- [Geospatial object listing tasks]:
------------------------------

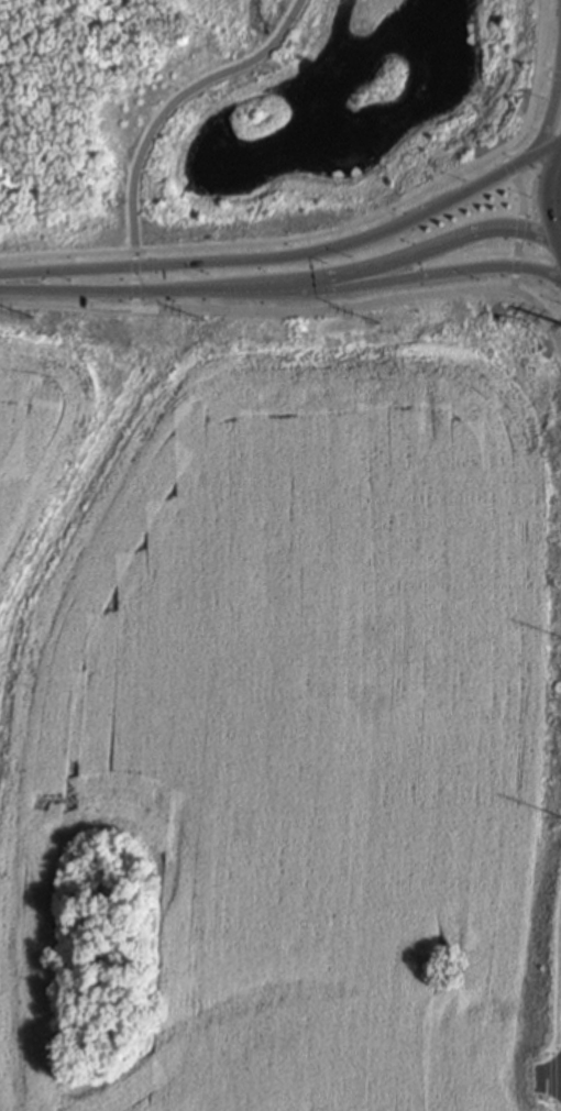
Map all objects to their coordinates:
road: (551, 75)
road: (179, 100)
road: (553, 120)
park: (279, 134)
road: (494, 180)
road: (550, 190)
road: (433, 200)
road: (406, 204)
road: (526, 218)
road: (68, 255)
road: (217, 262)
road: (386, 262)
road: (444, 273)
road: (137, 281)
road: (103, 290)
road: (267, 292)
road: (191, 298)
road: (168, 299)
road: (340, 299)
road: (359, 306)
road: (68, 307)
road: (556, 315)
power tower: (33, 316)
power tower: (203, 321)
power tower: (375, 323)
crop: (281, 701)
road: (556, 1001)
road: (553, 1065)

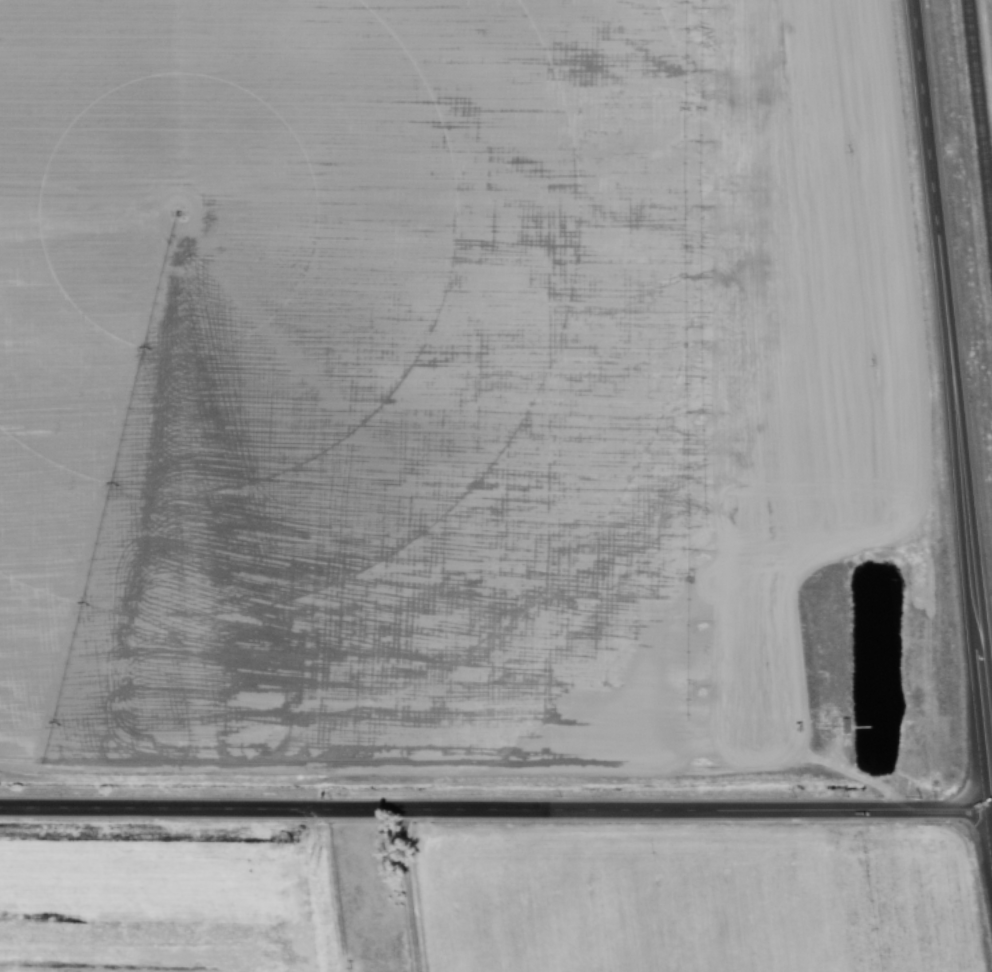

------------------------------

- [WHAT IS BEING ASKED]:
Only lines with the word "tower" are needed. Copy them from the preceding records.

- [SOLVED PROBLEM]:
power tower: (33, 316)
power tower: (203, 321)
power tower: (375, 323)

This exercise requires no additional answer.